◆ Your task ◆
Search the material for "screwdriver" and show all lines that contain it.
□ □ □
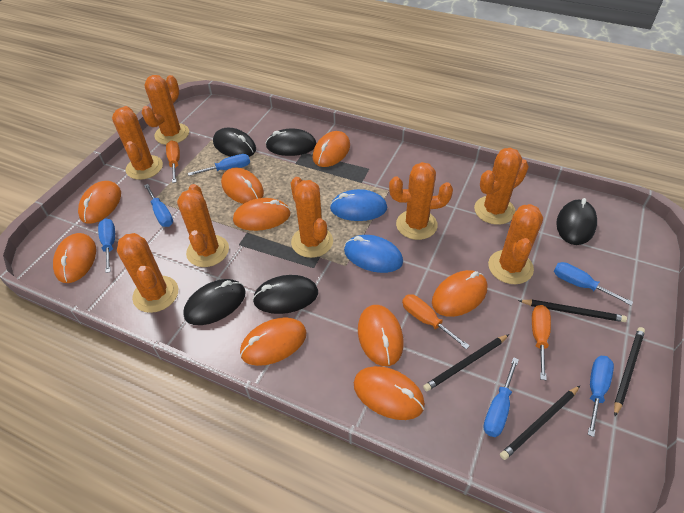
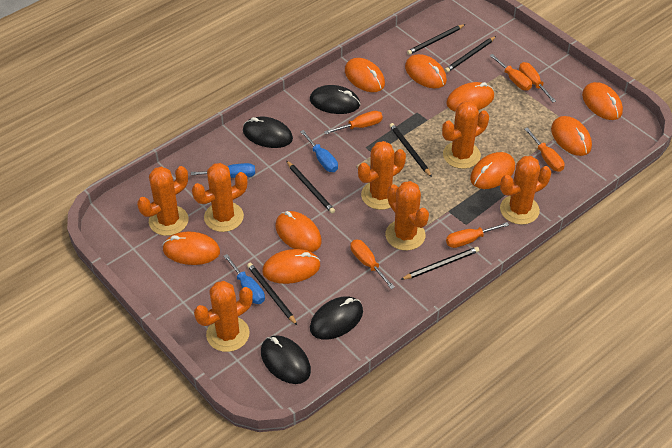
black mouse: 5 -> 4
black pencil: 4 -> 6
blue mouse: 2 -> 0
blue screwdriver: 6 -> 3
orange cactus: 8 -> 7
orange screwdriver: 3 -> 6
□ □ □
◆ Exercise response ◆
blue screwdriver: 6 -> 3
orange screwdriver: 3 -> 6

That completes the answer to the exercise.